** DESCRIPTION OF THE TASK **
Go over the entries and report the lines where the word "trophy" occurs.

Stored items:

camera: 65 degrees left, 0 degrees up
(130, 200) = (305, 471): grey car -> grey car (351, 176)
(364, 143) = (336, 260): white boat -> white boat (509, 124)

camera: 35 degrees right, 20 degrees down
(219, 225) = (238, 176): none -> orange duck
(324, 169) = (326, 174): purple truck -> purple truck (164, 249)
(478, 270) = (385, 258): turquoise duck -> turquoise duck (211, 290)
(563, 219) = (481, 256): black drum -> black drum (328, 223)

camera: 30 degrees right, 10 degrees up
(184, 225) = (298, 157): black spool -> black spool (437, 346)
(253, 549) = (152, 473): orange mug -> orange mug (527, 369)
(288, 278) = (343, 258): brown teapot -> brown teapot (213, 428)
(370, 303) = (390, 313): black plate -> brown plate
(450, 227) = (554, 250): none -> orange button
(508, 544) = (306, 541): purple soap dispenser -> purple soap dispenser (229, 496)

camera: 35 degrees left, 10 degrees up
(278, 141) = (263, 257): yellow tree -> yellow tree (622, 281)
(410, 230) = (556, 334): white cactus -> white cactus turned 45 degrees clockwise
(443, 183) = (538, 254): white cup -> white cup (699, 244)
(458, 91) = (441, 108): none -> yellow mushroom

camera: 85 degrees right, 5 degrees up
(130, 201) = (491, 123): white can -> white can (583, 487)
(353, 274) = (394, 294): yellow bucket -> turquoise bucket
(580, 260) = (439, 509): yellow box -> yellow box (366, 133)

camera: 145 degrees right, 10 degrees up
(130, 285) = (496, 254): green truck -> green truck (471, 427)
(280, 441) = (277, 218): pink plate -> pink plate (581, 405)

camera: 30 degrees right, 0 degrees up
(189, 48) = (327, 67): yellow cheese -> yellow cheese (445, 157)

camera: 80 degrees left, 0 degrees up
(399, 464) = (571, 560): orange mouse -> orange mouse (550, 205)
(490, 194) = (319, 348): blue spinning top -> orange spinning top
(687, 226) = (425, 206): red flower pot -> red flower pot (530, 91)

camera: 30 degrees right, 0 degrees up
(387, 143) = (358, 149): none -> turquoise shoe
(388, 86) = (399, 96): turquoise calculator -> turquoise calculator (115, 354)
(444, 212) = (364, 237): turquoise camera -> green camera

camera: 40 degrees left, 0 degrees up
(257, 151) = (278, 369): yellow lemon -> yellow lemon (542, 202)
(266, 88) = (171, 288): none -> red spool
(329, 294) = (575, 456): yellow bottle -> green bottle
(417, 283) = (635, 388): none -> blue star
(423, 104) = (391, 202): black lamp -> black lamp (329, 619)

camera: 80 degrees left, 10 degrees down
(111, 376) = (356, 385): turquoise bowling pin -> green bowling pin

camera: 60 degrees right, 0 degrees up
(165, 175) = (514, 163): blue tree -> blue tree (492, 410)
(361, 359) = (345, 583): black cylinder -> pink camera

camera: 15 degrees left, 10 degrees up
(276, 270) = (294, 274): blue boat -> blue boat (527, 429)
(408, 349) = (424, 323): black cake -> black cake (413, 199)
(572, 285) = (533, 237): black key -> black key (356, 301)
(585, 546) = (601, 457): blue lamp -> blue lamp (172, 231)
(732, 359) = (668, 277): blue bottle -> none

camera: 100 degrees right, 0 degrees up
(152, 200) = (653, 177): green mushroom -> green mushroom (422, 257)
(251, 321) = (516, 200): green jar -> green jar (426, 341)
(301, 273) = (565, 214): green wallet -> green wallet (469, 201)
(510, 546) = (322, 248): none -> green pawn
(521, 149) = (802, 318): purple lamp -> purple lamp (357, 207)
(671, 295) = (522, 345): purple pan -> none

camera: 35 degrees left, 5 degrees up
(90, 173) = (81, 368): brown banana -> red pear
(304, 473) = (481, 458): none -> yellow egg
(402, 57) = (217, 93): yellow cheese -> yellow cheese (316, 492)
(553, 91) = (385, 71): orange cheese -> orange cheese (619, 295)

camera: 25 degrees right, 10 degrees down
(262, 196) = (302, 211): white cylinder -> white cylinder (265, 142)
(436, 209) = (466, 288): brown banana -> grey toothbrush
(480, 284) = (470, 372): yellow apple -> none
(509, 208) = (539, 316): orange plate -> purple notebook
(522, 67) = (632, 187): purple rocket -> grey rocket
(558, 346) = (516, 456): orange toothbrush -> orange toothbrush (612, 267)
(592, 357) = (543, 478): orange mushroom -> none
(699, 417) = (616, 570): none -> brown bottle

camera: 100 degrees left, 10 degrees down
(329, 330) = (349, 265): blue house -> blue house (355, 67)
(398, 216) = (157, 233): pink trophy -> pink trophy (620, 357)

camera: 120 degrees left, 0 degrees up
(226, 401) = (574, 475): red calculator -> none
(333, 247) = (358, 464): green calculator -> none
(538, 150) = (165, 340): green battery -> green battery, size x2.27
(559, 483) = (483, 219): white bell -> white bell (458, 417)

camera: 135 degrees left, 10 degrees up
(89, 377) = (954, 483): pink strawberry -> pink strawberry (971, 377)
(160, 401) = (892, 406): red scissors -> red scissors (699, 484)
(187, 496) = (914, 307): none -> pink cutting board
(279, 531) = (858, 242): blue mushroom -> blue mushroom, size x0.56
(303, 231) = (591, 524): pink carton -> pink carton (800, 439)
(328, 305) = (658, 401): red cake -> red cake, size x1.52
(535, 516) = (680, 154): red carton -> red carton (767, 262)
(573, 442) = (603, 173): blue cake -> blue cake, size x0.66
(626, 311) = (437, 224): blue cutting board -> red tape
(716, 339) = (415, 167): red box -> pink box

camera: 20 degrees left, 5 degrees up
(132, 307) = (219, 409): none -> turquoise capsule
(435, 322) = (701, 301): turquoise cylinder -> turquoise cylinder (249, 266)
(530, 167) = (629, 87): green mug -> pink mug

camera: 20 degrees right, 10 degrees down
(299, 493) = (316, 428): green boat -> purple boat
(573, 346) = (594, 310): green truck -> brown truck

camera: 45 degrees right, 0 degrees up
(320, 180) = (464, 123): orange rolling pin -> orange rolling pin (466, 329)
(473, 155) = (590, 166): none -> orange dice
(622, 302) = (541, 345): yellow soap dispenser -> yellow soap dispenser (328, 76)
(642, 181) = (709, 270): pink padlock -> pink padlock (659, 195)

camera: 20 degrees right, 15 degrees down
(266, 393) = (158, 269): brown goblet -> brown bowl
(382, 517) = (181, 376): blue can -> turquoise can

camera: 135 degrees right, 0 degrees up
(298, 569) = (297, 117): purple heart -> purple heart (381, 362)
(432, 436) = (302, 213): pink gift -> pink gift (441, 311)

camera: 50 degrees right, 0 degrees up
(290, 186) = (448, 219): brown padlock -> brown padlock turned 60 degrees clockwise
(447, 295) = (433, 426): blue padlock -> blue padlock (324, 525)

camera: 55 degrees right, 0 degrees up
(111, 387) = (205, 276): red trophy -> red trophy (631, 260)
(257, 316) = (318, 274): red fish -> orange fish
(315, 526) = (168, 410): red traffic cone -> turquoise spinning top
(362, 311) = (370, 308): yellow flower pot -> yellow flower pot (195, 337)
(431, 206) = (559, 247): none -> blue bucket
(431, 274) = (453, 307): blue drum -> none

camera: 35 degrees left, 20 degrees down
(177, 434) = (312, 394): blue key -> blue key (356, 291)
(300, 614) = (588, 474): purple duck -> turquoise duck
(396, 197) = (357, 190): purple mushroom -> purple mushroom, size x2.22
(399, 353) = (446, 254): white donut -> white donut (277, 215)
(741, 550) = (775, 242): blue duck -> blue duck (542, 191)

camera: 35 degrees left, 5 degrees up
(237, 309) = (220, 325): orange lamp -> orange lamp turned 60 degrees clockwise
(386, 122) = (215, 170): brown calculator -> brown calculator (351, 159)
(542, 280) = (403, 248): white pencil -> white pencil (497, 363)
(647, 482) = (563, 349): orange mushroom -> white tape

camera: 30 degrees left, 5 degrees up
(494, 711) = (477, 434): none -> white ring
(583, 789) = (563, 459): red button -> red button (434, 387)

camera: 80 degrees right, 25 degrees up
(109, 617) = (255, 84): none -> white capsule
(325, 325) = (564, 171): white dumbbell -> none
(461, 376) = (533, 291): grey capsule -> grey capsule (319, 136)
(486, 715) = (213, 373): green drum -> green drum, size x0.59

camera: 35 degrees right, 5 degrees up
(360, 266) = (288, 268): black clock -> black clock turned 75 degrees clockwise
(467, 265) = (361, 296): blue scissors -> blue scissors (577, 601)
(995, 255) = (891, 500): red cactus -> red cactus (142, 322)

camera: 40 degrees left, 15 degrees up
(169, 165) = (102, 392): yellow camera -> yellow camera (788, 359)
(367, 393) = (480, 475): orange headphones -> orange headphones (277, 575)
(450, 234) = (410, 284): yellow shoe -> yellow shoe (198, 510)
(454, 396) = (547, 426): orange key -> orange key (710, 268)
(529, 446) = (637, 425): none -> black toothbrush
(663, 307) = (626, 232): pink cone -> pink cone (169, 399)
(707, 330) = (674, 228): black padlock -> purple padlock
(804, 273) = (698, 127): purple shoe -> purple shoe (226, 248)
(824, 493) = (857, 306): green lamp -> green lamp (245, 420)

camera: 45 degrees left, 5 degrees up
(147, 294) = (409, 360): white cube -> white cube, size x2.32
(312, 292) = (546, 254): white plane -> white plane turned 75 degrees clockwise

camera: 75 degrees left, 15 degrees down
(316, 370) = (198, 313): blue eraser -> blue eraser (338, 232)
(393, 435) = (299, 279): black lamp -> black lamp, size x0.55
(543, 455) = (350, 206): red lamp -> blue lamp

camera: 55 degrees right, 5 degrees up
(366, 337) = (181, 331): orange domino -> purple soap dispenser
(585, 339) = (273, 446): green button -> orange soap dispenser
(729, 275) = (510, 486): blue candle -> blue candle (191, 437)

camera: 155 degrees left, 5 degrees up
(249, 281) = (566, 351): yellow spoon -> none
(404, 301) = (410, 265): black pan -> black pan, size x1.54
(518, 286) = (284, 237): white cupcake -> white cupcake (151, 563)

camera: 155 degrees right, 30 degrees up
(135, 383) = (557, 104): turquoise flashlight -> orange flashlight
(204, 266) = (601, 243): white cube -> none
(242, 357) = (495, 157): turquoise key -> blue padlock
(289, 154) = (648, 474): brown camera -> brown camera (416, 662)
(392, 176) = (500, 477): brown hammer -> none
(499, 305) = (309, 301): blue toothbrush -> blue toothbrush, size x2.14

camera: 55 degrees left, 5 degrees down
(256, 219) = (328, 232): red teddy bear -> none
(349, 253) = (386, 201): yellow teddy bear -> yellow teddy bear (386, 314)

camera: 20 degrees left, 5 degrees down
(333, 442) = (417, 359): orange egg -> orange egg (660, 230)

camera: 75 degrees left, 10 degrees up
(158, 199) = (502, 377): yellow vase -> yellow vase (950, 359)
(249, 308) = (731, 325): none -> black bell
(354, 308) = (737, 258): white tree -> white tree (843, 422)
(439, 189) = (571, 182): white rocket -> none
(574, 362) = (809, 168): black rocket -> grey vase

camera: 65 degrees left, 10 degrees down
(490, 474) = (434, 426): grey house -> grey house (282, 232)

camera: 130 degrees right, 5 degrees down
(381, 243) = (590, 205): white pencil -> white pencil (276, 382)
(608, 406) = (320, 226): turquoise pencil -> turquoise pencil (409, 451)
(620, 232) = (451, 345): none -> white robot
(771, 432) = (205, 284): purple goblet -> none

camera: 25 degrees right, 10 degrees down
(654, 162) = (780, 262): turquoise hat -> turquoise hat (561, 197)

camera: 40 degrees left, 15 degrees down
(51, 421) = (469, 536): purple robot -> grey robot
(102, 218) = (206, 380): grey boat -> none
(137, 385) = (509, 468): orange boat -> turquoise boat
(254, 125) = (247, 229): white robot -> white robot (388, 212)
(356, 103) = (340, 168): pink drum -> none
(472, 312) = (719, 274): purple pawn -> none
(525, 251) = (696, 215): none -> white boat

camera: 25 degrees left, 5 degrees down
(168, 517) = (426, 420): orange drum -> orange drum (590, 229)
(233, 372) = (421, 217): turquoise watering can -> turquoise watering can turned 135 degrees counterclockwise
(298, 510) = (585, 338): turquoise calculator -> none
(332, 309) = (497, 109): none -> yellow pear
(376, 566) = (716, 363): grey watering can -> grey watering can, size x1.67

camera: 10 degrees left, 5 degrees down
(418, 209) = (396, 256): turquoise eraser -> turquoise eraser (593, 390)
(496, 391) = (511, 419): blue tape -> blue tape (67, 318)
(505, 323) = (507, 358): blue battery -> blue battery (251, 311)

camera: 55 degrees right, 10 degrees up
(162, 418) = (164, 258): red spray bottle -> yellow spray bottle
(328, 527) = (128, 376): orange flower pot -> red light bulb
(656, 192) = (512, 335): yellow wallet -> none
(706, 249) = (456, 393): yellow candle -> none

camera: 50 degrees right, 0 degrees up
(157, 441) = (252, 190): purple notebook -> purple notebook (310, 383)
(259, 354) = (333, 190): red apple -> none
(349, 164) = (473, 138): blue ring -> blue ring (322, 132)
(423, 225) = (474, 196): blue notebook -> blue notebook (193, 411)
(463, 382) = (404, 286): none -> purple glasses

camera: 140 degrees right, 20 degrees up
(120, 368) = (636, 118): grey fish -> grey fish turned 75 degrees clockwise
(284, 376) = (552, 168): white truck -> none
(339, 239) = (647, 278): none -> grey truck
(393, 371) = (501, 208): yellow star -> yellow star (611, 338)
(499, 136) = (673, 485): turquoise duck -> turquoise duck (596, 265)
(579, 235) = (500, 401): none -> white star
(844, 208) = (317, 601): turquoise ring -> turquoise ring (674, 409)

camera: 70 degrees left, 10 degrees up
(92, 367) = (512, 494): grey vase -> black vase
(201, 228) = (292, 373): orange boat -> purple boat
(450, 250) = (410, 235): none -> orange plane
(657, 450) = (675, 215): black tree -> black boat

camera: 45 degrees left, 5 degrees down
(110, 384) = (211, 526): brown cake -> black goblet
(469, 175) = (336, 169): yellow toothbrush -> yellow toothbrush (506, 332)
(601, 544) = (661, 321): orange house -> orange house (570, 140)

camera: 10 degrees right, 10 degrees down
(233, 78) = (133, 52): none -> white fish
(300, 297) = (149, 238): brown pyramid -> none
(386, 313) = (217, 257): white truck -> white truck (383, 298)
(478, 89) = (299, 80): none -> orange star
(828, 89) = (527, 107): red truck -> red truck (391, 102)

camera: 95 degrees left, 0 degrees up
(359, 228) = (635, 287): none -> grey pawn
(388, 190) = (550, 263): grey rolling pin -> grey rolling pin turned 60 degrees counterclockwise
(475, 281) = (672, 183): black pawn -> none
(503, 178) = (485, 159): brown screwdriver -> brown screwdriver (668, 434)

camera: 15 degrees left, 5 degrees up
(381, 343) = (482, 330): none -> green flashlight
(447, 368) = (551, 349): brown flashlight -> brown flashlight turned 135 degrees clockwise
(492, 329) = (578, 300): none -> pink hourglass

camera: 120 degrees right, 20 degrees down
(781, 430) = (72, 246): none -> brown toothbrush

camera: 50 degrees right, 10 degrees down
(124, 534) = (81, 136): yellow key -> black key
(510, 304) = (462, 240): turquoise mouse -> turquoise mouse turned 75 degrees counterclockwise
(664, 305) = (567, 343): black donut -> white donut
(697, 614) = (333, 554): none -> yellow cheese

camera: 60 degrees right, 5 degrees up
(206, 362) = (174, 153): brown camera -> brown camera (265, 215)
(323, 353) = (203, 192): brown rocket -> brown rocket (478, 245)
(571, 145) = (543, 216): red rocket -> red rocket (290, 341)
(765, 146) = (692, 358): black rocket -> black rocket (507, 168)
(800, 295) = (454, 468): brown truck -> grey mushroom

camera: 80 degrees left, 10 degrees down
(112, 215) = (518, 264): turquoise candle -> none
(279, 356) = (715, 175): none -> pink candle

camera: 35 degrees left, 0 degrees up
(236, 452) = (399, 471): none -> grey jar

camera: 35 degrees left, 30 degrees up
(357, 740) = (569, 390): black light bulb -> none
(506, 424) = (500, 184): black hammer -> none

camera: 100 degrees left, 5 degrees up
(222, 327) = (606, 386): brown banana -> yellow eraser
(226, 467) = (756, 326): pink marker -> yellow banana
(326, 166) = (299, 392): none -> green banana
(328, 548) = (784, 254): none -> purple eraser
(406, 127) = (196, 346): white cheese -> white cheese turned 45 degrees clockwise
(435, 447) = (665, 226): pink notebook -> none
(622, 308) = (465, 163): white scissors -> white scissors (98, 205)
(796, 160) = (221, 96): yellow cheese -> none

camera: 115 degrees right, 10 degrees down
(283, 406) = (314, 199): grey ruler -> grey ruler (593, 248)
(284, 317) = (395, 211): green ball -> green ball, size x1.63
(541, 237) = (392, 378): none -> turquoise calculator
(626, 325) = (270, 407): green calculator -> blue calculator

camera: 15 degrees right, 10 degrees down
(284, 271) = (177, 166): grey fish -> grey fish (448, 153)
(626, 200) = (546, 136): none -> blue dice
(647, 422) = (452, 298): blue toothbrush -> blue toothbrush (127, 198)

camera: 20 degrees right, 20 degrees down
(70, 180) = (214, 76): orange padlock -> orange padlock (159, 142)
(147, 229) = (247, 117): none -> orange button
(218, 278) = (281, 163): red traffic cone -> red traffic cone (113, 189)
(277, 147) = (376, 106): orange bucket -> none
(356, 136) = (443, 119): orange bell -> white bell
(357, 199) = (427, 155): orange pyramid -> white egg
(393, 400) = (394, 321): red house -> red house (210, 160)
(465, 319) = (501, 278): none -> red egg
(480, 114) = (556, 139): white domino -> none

** OUTPUT OF THE TASK **
(398, 216) = (157, 233): pink trophy -> pink trophy (620, 357)
(111, 387) = (205, 276): red trophy -> red trophy (631, 260)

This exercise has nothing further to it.